## PROBLEM TO SOLVE
What needs transcribing is the line with "orange ellipse: (95, 133)" and every line after it to the end of the records, exactly and alone, with no pictures.

━━ DATA PROVIDED

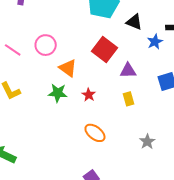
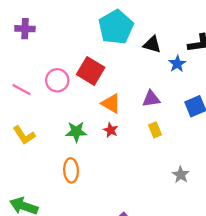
red square: (105, 49) -> (91, 71), moved
orange triangle: (68, 68) -> (111, 104), moved
orange ellipse: (95, 133) -> (71, 170), moved, turned 55

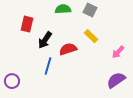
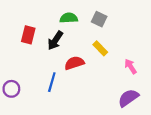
black arrow: (45, 40) -> (55, 40), moved
pink arrow: (118, 52) -> (131, 66), turned 104
purple circle: (12, 81) -> (11, 89), moved

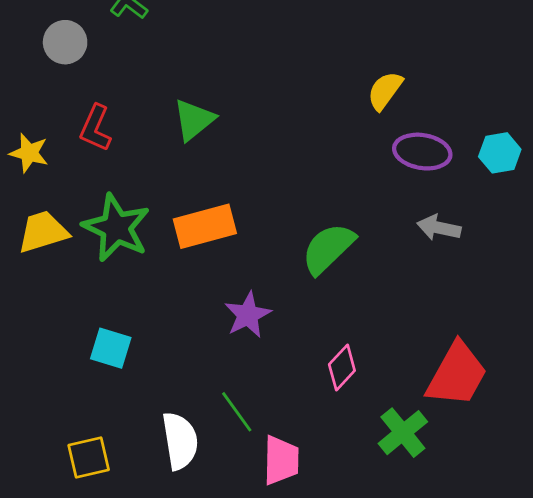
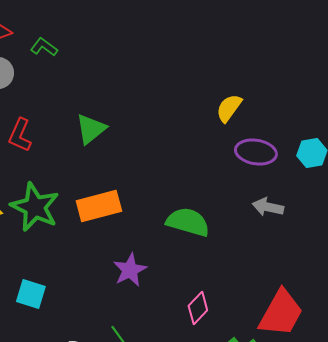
green semicircle: (328, 248) -> (188, 222), turned 60

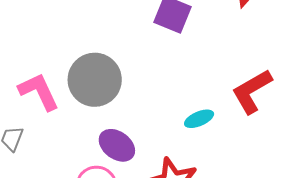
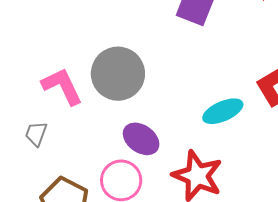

━━━━

## OUTPUT FOR THIS EXERCISE
orange ellipse: (95, 133) -> (71, 170), moved, turned 55

black arrow: (45, 40) -> (55, 40), moved
pink arrow: (118, 52) -> (131, 66), turned 104
purple circle: (12, 81) -> (11, 89), moved

green semicircle: (328, 248) -> (188, 222), turned 60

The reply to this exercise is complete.